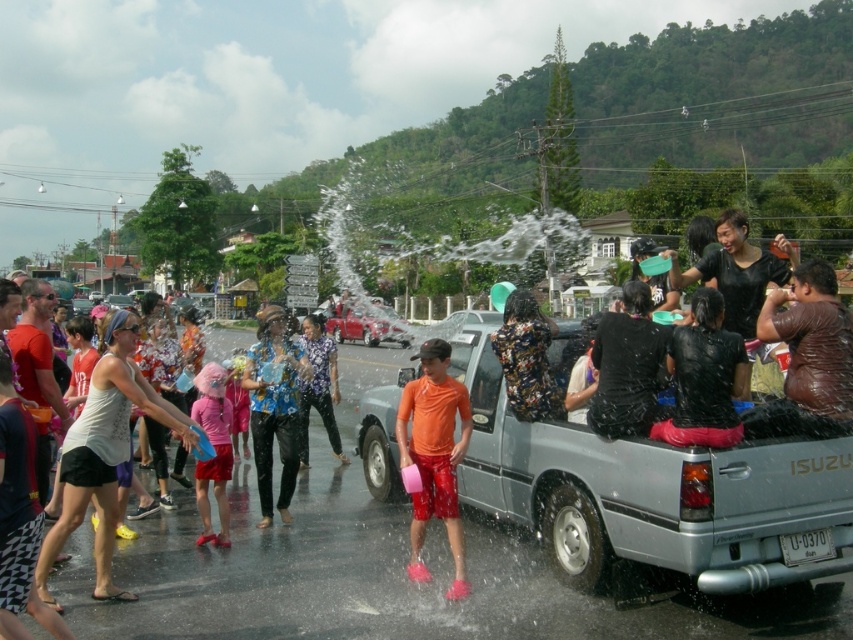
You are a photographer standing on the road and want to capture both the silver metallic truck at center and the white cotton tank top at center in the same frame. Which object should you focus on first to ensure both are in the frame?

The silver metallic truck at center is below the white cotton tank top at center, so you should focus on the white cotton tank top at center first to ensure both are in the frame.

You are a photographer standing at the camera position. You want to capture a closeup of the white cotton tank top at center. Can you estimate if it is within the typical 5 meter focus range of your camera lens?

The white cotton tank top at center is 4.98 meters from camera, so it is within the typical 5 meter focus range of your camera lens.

----

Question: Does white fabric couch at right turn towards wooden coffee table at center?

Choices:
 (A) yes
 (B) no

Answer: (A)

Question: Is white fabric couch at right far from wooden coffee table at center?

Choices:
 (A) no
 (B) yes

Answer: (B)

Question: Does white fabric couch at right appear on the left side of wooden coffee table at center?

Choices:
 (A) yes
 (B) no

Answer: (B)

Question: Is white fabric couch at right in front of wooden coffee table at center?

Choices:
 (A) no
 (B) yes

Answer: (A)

----

WORK TO BE COMPLETED: Count the lines of the data above that contain the word "within", treating uppercase and lowercase as distinct, and give only that number.

ANSWER BOX: 2